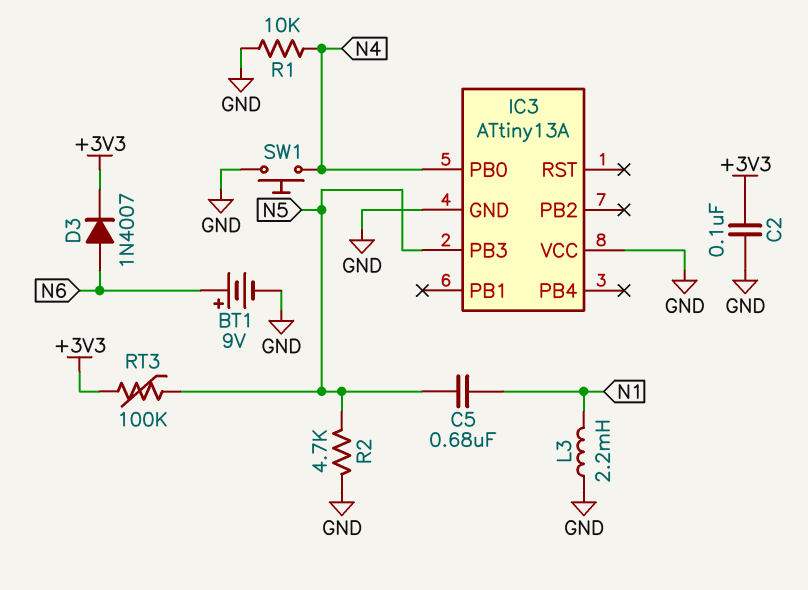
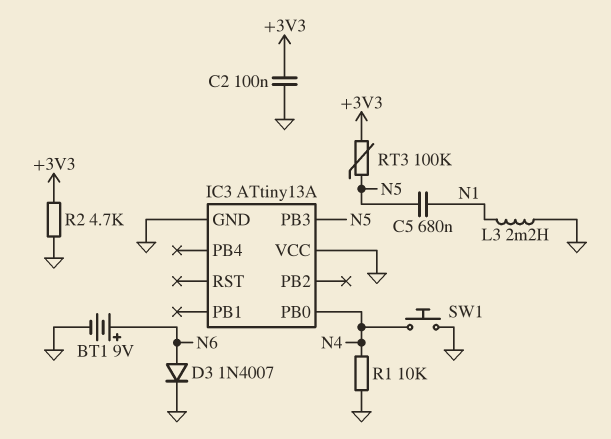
D3: diode 1N4007 (A N6, K +3V3) -> diode 1N4007 (A N6, K GND)
R2: 4.7k (GND, N5) -> 4.7k (+3V3, GND)

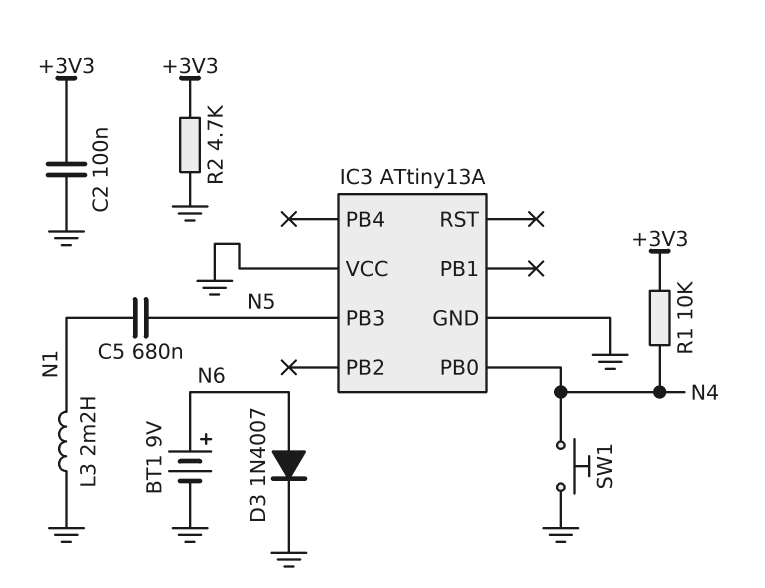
R1: 10k (GND, N4) -> 10k (+3V3, N4)
RT3: 100k (+3V3, N5) -> none

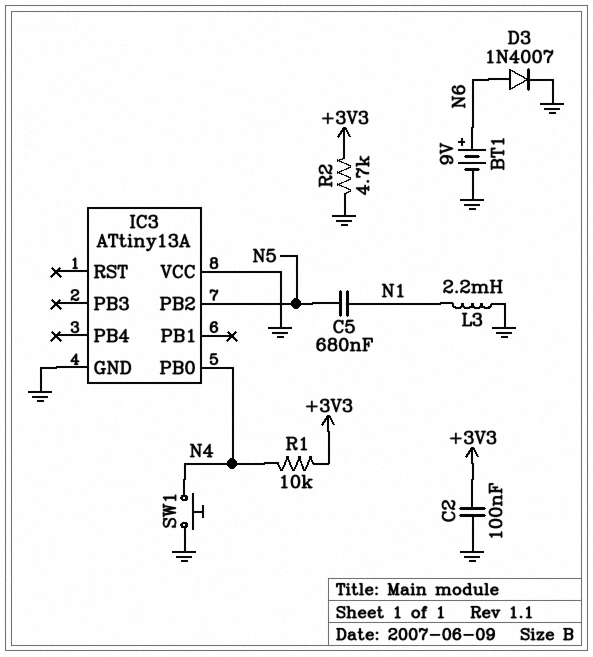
IC3 pin PB2: none -> N5
IC3 pin PB3: N5 -> none

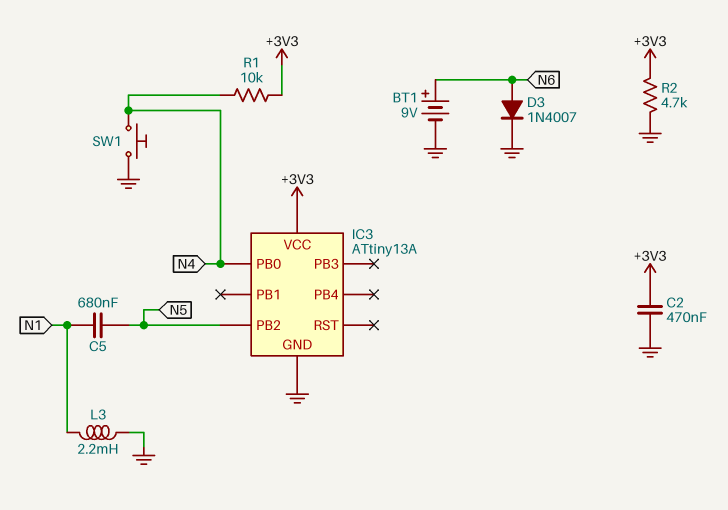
C2: 100nF (+3V3, GND) -> 470nF (+3V3, GND)
IC3 pin VCC: GND -> +3V3

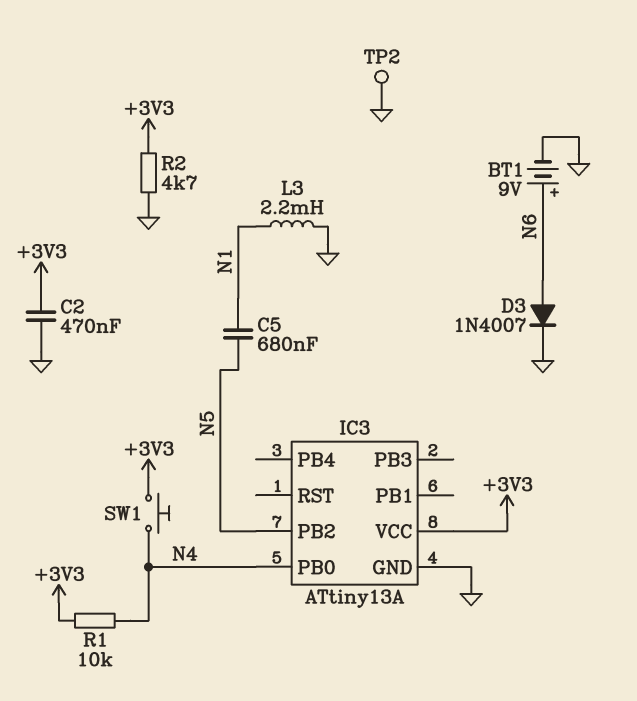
SW1: button (GND, N4) -> button (+3V3, N4)
TP2: none -> test point (GND)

------------------------------------------------------------------------

## Work to be completed
Reproduce the listing from the "SW1: button (GND, N4) -> button (+3V3, N4)" line onward, verbatim.

## Output
SW1: button (GND, N4) -> button (+3V3, N4)
TP2: none -> test point (GND)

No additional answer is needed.